§ **ABOUT THIS EXERCISE**: Copy word for word, please, the lines of the entries below running from the one containing "R101: 56k (SIG5, SIG8) -> 56k (GND, SIG5)" to the one containing "U101 pin out: SIG3 -> SIG8", both ends included.
*** Opening INFORMATION GIVEN ***
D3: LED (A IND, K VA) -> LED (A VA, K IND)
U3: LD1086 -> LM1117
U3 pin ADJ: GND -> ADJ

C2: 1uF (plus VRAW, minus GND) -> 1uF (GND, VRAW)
*** Closing INFORMATION GIVEN ***
*** Opening INFORMATION GIVEN ***
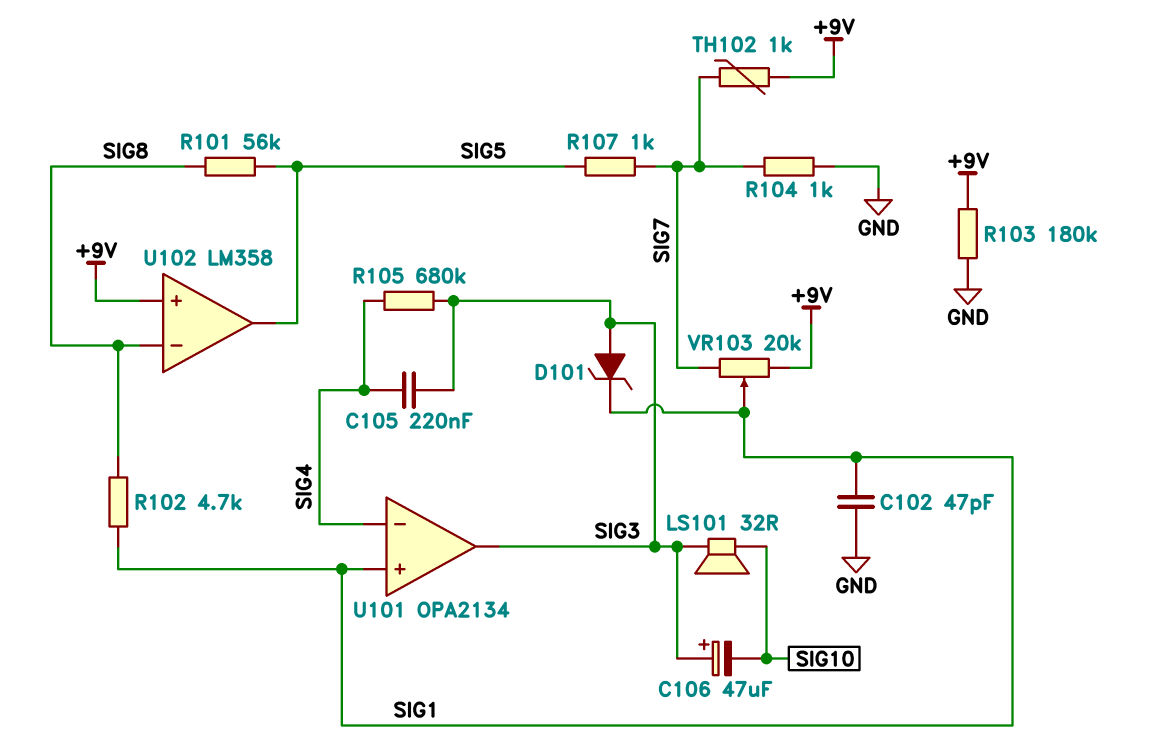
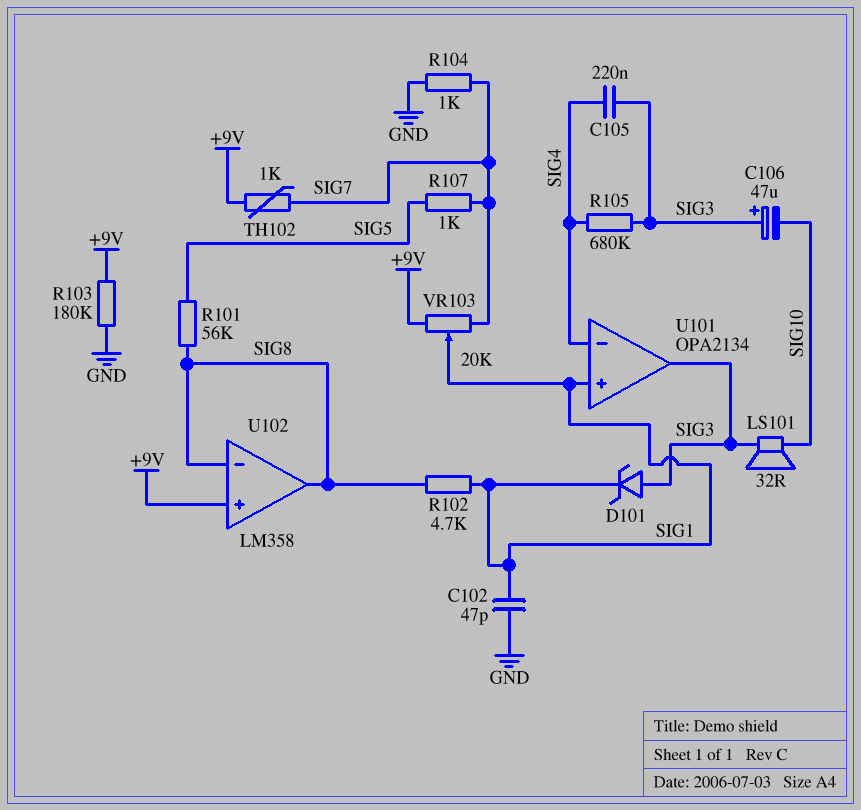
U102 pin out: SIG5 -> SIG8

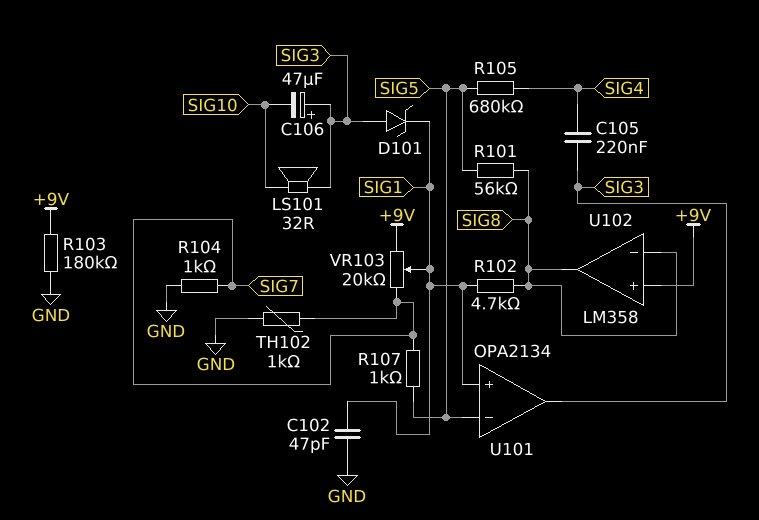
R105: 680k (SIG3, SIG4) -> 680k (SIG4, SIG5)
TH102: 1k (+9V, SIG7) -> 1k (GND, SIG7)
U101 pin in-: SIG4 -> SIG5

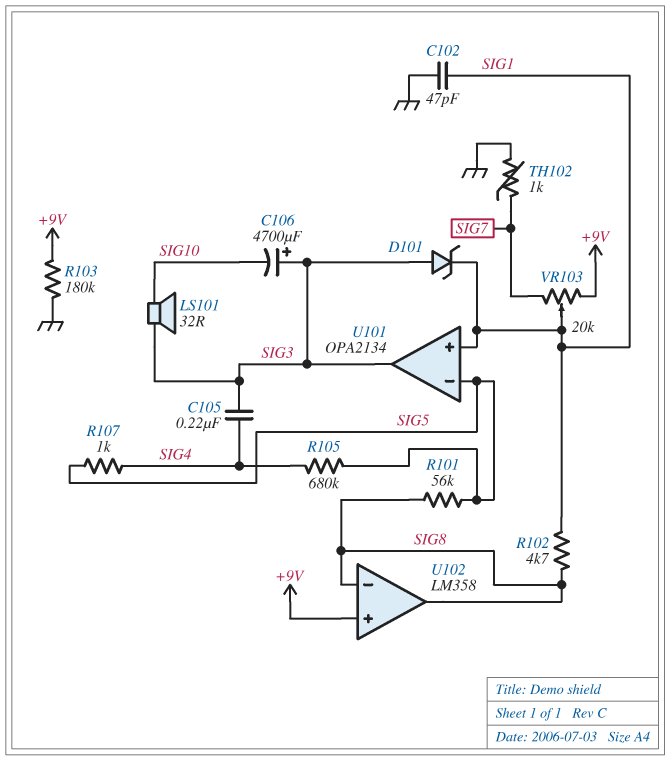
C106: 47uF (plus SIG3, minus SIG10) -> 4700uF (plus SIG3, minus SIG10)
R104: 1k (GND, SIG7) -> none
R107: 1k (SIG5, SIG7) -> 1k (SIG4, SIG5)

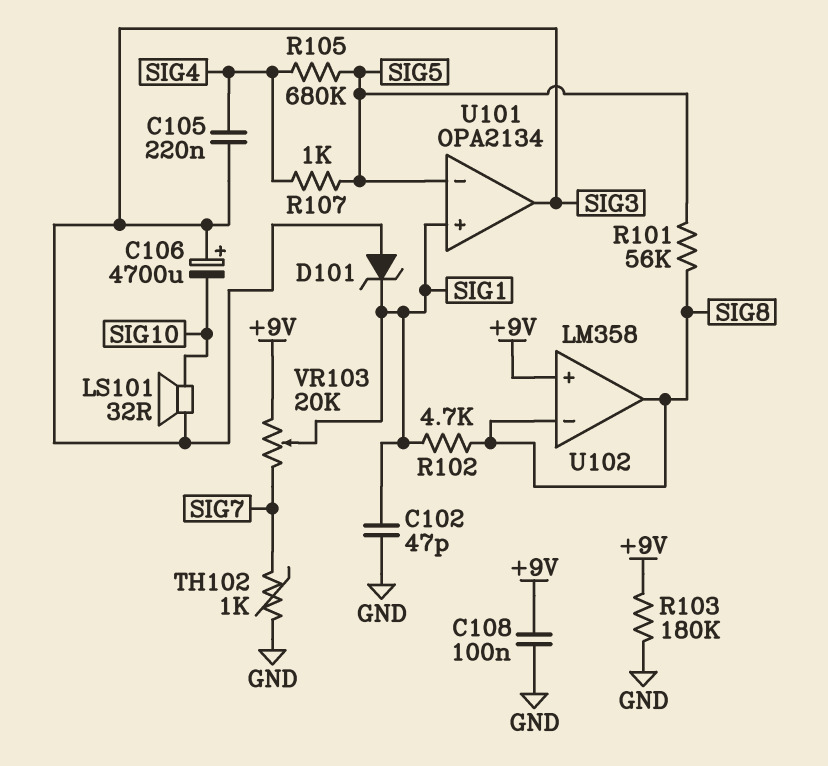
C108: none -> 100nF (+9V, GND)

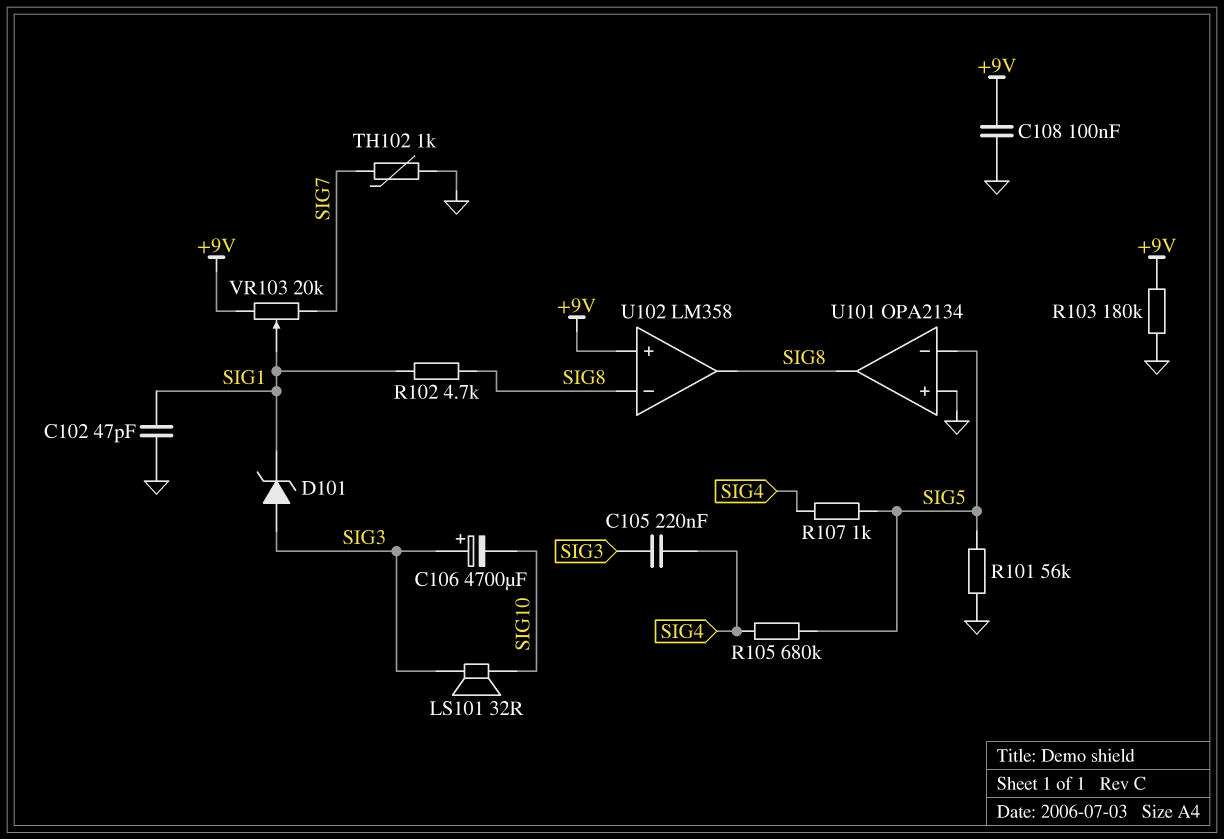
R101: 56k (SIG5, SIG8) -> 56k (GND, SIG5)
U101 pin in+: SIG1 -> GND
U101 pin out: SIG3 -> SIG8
*** Closing INFORMATION GIVEN ***
§ **COMPLETED TASK**:
R101: 56k (SIG5, SIG8) -> 56k (GND, SIG5)
U101 pin in+: SIG1 -> GND
U101 pin out: SIG3 -> SIG8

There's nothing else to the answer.